Data under study START
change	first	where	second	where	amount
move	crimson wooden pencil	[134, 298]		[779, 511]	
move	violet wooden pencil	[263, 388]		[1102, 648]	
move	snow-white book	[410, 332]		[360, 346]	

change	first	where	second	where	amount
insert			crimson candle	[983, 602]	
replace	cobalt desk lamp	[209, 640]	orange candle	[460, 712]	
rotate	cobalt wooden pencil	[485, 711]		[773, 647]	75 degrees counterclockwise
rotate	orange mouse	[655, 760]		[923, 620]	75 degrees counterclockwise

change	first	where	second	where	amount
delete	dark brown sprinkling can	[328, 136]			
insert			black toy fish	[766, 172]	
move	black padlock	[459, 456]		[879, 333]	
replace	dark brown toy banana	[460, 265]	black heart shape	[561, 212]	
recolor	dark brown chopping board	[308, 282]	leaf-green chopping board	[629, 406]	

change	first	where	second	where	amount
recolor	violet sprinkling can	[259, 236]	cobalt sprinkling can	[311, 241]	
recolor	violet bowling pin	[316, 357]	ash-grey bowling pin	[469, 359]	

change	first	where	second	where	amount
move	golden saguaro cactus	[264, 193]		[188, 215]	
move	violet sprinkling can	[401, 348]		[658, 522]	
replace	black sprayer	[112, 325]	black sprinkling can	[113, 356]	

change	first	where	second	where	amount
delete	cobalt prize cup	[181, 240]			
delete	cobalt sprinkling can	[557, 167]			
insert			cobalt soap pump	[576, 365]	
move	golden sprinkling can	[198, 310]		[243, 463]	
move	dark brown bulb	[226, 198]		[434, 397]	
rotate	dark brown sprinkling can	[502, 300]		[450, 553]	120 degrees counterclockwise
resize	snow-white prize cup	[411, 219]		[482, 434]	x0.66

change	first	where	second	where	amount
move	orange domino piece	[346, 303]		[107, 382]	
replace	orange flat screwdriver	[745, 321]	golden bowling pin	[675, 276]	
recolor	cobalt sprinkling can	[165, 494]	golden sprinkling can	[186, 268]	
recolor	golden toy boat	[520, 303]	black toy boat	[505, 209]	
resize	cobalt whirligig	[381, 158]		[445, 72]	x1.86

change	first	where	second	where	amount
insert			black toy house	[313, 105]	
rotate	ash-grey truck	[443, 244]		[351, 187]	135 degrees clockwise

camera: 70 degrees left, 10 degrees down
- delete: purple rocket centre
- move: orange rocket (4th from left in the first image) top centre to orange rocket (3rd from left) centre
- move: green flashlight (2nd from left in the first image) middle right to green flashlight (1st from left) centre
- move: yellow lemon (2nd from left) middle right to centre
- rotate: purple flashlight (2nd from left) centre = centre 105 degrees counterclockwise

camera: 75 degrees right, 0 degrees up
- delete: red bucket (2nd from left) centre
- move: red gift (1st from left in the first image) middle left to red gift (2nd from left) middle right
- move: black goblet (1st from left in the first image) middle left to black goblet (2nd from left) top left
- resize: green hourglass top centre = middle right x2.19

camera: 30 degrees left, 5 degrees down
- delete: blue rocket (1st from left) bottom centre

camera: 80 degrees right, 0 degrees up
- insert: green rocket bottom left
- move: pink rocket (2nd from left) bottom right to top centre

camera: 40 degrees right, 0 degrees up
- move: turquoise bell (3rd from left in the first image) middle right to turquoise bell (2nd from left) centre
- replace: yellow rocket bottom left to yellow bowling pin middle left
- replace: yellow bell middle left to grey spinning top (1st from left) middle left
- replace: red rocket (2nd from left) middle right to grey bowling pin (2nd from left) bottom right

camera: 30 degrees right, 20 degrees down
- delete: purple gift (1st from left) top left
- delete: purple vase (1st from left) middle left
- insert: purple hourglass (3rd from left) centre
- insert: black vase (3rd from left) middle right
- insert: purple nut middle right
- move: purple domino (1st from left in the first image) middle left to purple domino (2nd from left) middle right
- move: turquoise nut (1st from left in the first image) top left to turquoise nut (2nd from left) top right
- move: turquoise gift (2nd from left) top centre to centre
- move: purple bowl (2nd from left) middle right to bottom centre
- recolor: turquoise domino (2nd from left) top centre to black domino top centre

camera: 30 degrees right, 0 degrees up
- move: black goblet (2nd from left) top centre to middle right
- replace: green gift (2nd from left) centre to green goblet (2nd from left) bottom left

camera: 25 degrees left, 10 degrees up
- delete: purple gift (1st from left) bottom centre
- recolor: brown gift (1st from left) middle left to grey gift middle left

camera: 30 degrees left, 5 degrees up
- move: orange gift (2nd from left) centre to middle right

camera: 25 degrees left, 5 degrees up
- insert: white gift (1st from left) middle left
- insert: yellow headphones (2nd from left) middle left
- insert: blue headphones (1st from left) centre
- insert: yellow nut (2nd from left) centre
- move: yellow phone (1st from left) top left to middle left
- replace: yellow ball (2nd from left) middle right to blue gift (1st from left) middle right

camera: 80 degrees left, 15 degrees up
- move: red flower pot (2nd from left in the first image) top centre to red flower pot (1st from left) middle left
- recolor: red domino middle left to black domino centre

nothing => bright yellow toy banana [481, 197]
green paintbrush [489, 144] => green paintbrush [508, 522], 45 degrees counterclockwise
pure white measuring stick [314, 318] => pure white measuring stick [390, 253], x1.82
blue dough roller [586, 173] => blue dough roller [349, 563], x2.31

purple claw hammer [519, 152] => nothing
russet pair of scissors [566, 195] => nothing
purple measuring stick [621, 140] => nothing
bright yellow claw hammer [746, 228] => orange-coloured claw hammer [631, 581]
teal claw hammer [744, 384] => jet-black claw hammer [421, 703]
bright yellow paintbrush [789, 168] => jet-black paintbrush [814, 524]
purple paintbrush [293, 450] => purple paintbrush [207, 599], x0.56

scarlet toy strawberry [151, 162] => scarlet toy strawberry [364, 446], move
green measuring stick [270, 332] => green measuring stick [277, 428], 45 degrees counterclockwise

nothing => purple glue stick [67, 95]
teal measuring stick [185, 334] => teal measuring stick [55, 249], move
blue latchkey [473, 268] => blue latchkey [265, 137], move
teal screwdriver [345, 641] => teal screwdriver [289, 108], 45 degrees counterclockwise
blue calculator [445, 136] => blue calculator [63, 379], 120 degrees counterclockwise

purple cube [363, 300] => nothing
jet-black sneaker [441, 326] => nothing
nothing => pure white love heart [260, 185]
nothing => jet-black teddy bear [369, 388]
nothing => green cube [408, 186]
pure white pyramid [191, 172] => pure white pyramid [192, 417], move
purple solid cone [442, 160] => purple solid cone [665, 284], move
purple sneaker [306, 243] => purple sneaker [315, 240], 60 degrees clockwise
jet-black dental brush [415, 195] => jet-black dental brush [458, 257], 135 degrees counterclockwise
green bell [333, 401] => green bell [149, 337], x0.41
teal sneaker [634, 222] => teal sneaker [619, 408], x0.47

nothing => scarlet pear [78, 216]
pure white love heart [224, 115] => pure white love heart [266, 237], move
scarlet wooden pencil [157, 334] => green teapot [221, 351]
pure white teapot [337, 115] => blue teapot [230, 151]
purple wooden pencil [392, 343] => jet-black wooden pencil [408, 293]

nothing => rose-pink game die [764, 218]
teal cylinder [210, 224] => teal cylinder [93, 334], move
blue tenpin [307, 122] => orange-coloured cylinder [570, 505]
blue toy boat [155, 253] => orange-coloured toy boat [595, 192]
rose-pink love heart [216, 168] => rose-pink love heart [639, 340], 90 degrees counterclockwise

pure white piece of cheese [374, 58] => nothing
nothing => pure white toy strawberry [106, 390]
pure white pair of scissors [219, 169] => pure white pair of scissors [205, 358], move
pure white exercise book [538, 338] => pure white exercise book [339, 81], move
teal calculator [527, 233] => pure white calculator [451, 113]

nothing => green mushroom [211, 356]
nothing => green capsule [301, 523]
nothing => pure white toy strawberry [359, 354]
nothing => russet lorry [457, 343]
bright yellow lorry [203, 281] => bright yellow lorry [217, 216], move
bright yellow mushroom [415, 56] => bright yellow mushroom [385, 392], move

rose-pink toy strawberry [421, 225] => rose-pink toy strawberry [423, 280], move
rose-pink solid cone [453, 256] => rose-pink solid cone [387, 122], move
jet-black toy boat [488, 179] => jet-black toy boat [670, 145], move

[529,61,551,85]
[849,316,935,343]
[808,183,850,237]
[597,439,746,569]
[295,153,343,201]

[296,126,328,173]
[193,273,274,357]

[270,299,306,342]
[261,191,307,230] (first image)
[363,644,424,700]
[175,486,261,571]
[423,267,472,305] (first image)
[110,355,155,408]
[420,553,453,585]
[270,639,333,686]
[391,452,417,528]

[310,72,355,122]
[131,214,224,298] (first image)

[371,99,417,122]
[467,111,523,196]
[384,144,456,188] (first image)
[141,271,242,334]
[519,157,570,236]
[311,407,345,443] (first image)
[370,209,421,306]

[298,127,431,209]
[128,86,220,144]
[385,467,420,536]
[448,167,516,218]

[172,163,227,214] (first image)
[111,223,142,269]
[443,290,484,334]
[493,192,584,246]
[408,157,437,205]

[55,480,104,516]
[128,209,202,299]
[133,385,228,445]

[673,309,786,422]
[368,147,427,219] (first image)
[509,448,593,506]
Data under study END
Quote the listing above, but only from the line that shows "green paintbrush [489, 144]" through the line that shows "pure white measuring stick [314, 318]".

◆ Your response:
green paintbrush [489, 144] => green paintbrush [508, 522], 45 degrees counterclockwise
pure white measuring stick [314, 318] => pure white measuring stick [390, 253], x1.82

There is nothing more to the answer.